PROMPT:
Work through the records below and copy every line that includes "talerz".

Segment Start: DATA TO PROCESS

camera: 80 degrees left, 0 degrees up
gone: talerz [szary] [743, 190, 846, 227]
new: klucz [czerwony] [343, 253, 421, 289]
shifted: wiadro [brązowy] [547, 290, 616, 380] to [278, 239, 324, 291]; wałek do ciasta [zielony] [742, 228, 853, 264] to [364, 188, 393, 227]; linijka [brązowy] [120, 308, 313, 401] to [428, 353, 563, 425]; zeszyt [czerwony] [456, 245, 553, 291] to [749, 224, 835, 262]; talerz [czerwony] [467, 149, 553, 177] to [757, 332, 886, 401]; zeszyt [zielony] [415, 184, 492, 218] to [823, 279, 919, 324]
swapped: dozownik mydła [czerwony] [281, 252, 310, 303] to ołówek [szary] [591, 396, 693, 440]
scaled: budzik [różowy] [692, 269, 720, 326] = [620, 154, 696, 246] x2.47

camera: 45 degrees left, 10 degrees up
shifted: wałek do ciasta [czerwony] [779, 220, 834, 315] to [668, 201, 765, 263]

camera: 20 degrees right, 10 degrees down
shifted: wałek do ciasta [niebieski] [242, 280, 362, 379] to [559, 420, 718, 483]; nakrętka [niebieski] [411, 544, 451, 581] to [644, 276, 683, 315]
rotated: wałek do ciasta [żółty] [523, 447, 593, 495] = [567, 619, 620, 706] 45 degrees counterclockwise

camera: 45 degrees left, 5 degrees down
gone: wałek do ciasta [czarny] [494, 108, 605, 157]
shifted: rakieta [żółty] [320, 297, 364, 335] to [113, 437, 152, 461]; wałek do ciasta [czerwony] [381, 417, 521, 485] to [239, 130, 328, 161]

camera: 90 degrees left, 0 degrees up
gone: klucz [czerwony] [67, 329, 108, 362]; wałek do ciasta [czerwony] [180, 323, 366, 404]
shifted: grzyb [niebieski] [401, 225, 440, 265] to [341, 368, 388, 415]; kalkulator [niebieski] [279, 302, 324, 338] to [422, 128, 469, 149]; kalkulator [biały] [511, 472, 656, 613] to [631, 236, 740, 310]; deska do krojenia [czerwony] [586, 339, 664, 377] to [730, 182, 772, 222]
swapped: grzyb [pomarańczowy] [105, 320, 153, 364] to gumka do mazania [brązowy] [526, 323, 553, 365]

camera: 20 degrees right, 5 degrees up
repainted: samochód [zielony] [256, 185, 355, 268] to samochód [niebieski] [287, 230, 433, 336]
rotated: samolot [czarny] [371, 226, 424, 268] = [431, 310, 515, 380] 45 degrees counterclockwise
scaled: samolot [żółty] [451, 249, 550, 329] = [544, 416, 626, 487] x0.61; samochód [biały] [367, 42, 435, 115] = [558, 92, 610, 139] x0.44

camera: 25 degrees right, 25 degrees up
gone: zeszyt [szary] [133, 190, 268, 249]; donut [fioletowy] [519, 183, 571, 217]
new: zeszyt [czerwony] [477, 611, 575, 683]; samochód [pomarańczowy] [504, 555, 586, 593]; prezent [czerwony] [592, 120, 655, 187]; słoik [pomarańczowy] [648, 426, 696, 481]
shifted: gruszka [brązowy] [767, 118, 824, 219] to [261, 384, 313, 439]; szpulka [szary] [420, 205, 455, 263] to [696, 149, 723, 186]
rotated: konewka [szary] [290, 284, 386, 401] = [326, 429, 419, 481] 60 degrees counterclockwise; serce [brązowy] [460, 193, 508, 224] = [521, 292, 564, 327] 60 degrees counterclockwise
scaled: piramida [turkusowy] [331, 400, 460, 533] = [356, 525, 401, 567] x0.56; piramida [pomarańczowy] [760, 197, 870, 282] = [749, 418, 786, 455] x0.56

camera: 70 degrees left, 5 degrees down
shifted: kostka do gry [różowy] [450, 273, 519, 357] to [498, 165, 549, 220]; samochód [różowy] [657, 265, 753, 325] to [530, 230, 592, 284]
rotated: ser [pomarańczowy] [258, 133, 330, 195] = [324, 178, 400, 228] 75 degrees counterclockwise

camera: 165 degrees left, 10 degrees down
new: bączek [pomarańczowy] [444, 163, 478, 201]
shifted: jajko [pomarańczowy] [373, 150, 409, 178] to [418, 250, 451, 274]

Segment End: DATA TO PROCESS

PROBLEM SOLUTION:
gone: talerz [szary] [743, 190, 846, 227]
shifted: wiadro [brązowy] [547, 290, 616, 380] to [278, 239, 324, 291]; wałek do ciasta [zielony] [742, 228, 853, 264] to [364, 188, 393, 227]; linijka [brązowy] [120, 308, 313, 401] to [428, 353, 563, 425]; zeszyt [czerwony] [456, 245, 553, 291] to [749, 224, 835, 262]; talerz [czerwony] [467, 149, 553, 177] to [757, 332, 886, 401]; zeszyt [zielony] [415, 184, 492, 218] to [823, 279, 919, 324]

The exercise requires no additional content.